--- INPUT RECORDS Enclosed Below ---

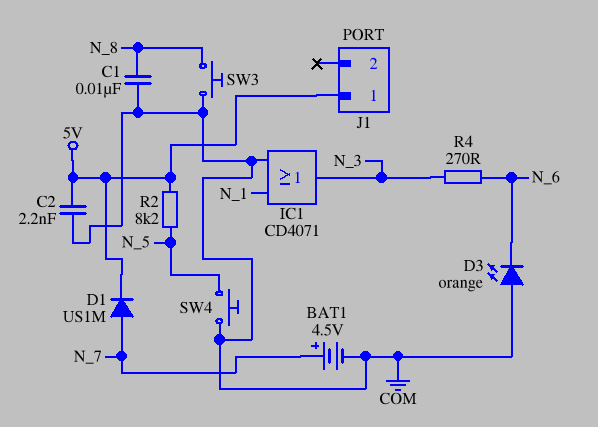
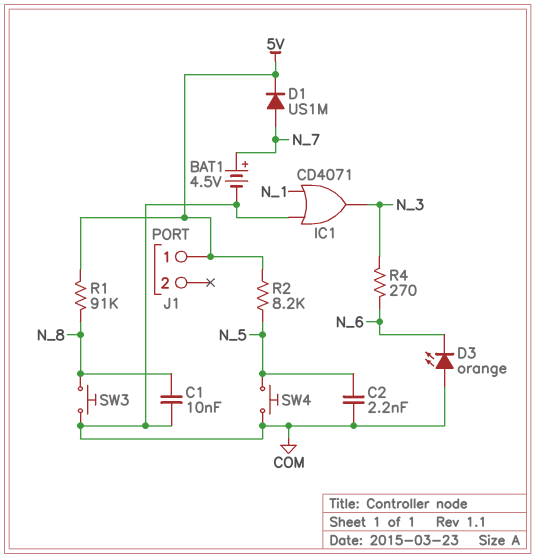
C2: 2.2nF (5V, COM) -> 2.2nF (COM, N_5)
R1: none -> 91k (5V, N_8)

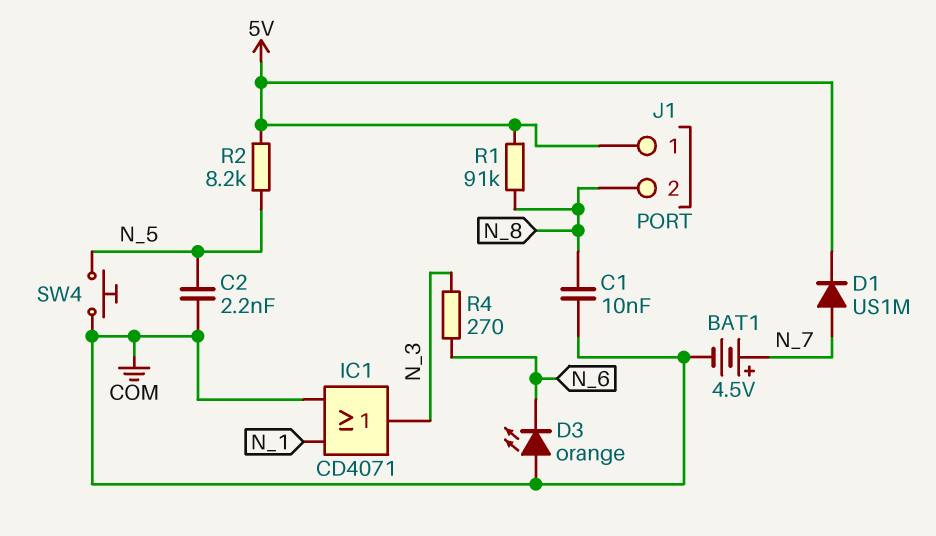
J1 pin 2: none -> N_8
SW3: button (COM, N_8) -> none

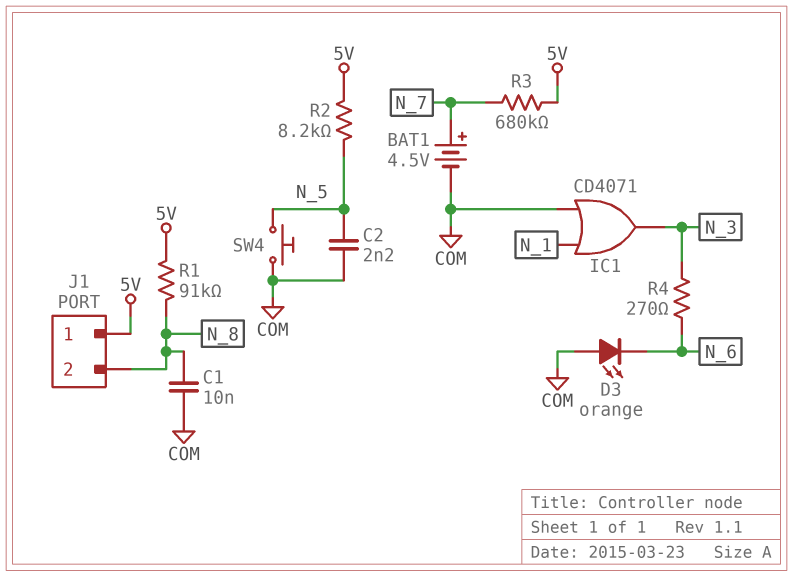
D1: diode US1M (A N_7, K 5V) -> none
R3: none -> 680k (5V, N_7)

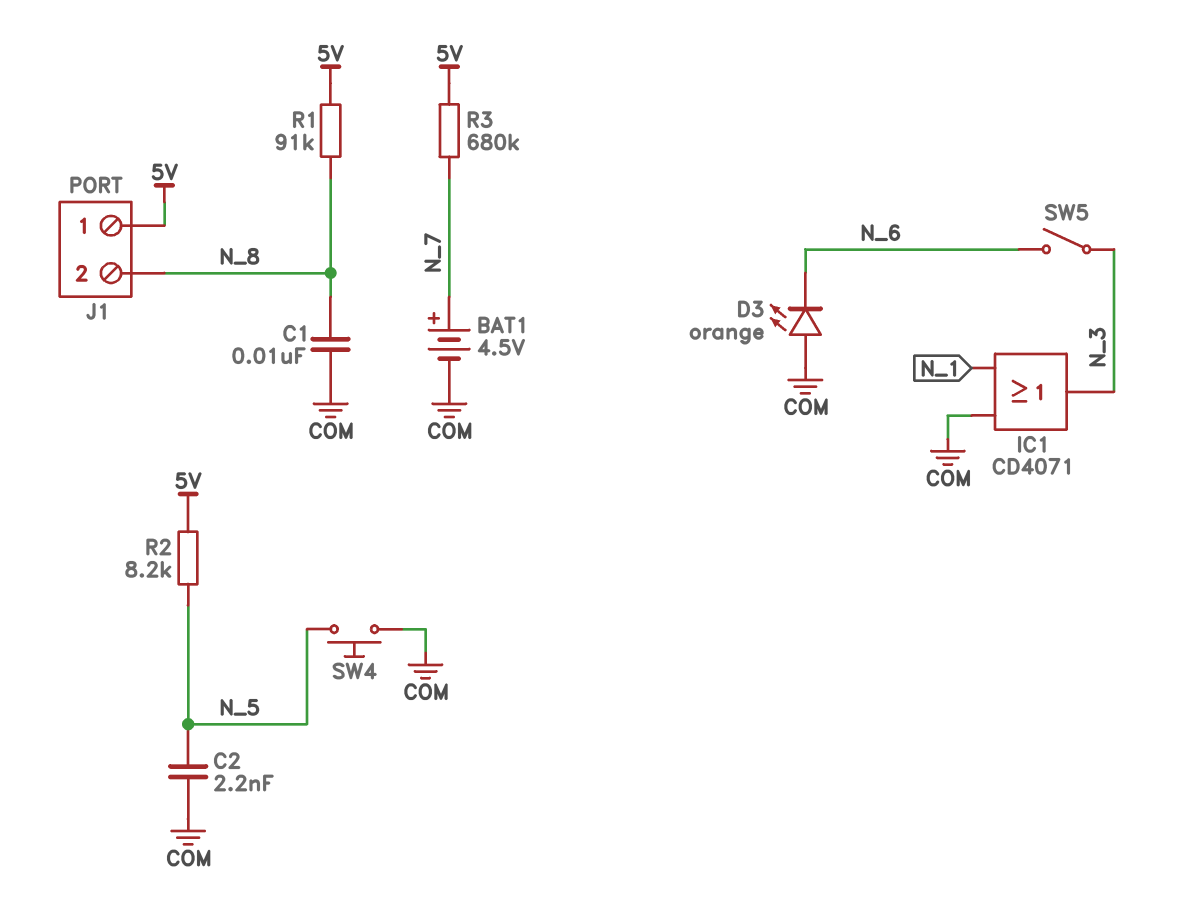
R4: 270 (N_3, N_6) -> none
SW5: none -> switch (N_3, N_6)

--- End of Enclosed INPUT RECORDS ---
--- INPUT RECORDS Enclosed Below ---

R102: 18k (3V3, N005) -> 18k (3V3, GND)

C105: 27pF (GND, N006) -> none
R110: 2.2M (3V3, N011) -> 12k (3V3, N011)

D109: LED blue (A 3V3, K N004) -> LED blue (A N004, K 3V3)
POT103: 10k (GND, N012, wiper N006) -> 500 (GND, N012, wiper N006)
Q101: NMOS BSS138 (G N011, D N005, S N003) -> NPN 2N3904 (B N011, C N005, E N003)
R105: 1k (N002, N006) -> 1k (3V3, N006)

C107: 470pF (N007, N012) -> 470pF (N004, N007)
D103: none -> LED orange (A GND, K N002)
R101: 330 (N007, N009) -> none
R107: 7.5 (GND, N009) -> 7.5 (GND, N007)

--- End of Enclosed INPUT RECORDS ---

**EXERCISE DESCRIPTION:** Reproduce, exactly as they stand in the data above, the lines from the one that holds "Q101: NMOS BSS138" to the one that holds "R107: 7.5 (GND, N009) -> 7.5 (GND, N007)", inclusive.

**ANSWER TO THIS TASK:**
Q101: NMOS BSS138 (G N011, D N005, S N003) -> NPN 2N3904 (B N011, C N005, E N003)
R105: 1k (N002, N006) -> 1k (3V3, N006)

C107: 470pF (N007, N012) -> 470pF (N004, N007)
D103: none -> LED orange (A GND, K N002)
R101: 330 (N007, N009) -> none
R107: 7.5 (GND, N009) -> 7.5 (GND, N007)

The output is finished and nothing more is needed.